▶ [Problem to work on]: Rewrite the entries below with every "rotated" changed to "turned" and nothing else altered. Leave the pictures out of your answer.

▶ [Supplied records]:
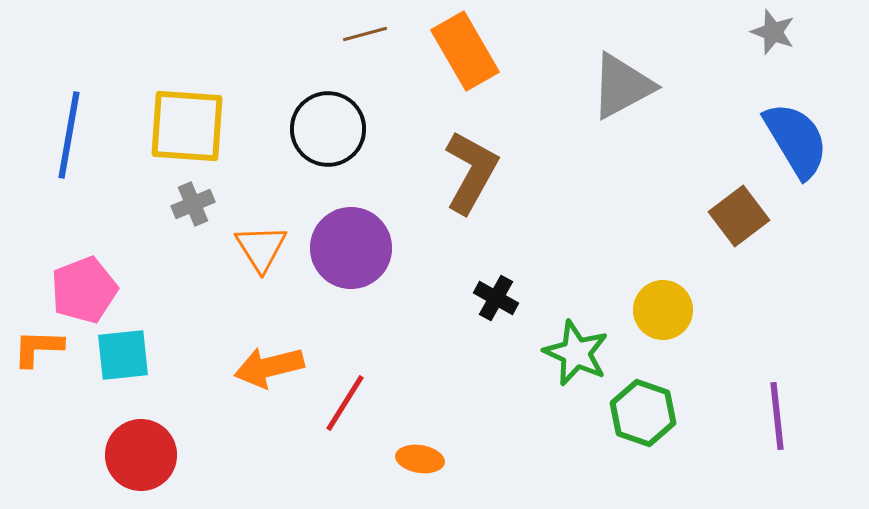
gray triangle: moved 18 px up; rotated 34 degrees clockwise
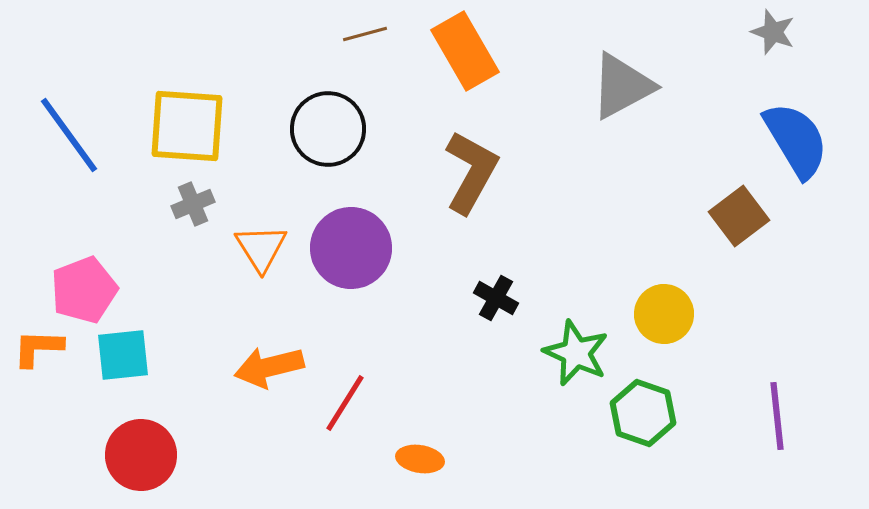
blue line: rotated 46 degrees counterclockwise
yellow circle: moved 1 px right, 4 px down
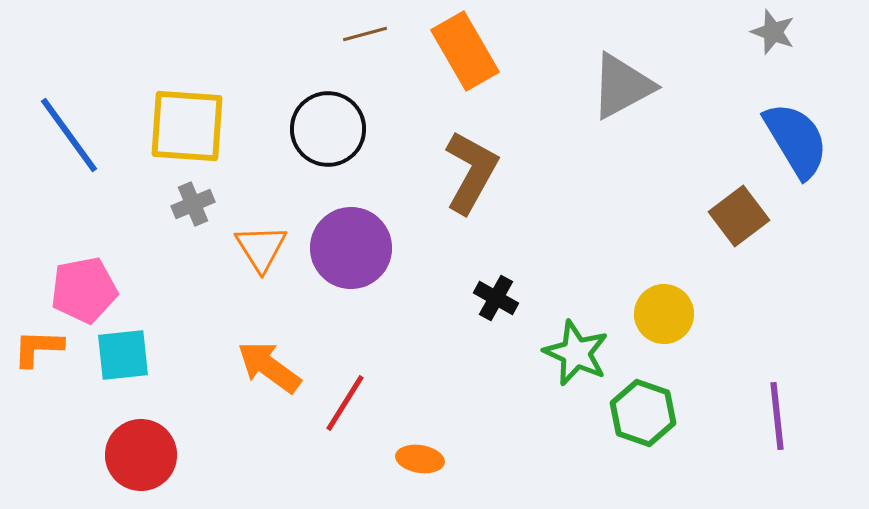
pink pentagon: rotated 10 degrees clockwise
orange arrow: rotated 50 degrees clockwise
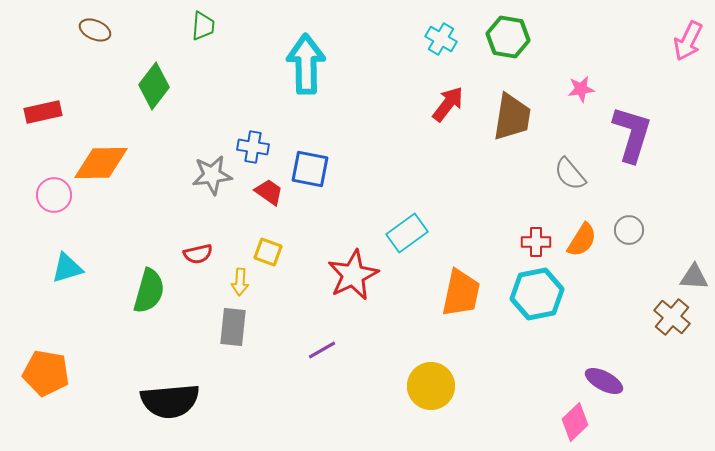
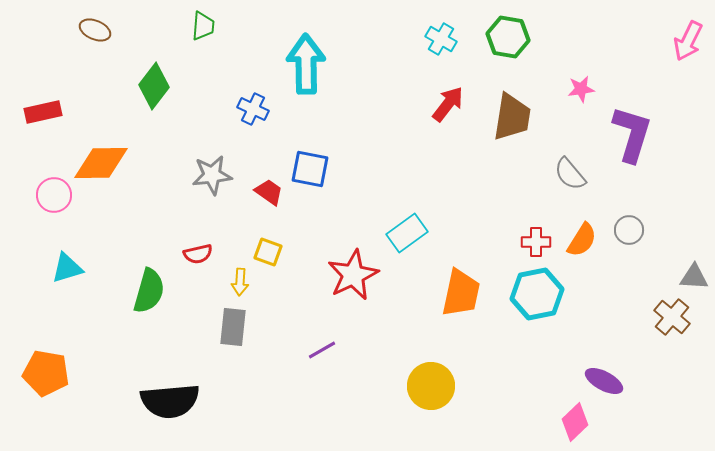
blue cross: moved 38 px up; rotated 16 degrees clockwise
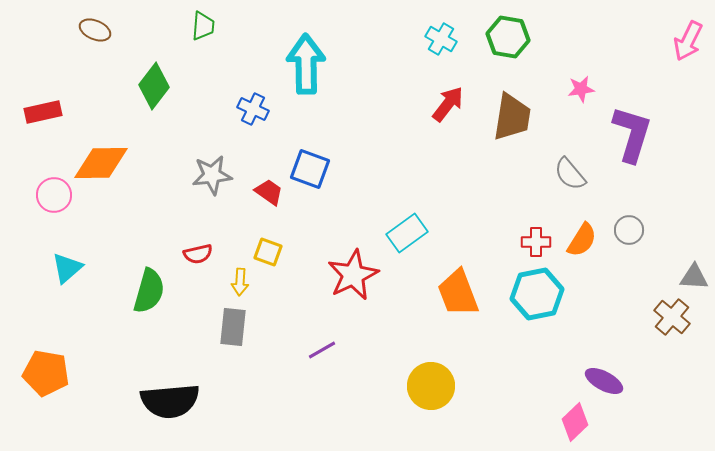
blue square: rotated 9 degrees clockwise
cyan triangle: rotated 24 degrees counterclockwise
orange trapezoid: moved 3 px left; rotated 147 degrees clockwise
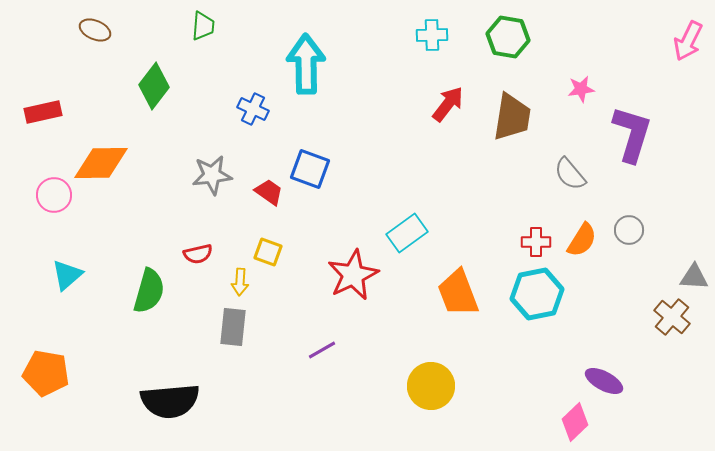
cyan cross: moved 9 px left, 4 px up; rotated 32 degrees counterclockwise
cyan triangle: moved 7 px down
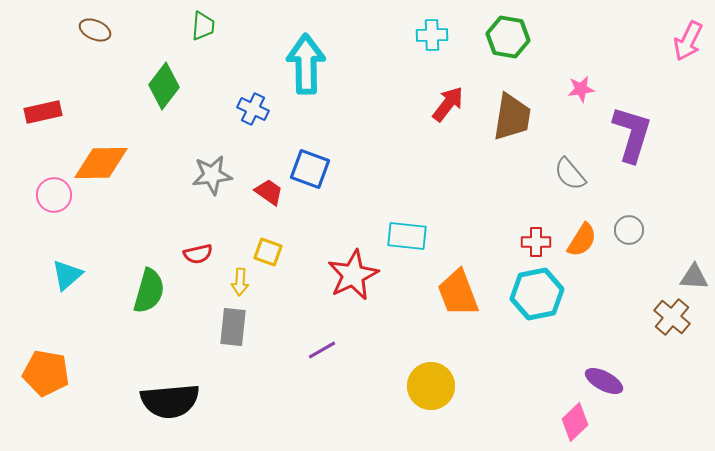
green diamond: moved 10 px right
cyan rectangle: moved 3 px down; rotated 42 degrees clockwise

▶ [Answer to this exercise]:
gray triangle: moved 18 px up; turned 34 degrees clockwise
blue line: turned 46 degrees counterclockwise
yellow circle: moved 1 px right, 4 px down
pink pentagon: turned 10 degrees clockwise
orange arrow: turned 50 degrees clockwise
blue cross: moved 38 px up; turned 16 degrees clockwise
blue square: turned 9 degrees clockwise
cyan triangle: turned 24 degrees counterclockwise
orange trapezoid: moved 3 px left; turned 147 degrees clockwise
cyan cross: moved 9 px left, 4 px up; turned 32 degrees counterclockwise
cyan triangle: moved 7 px down
green diamond: moved 10 px right
cyan rectangle: moved 3 px down; turned 42 degrees clockwise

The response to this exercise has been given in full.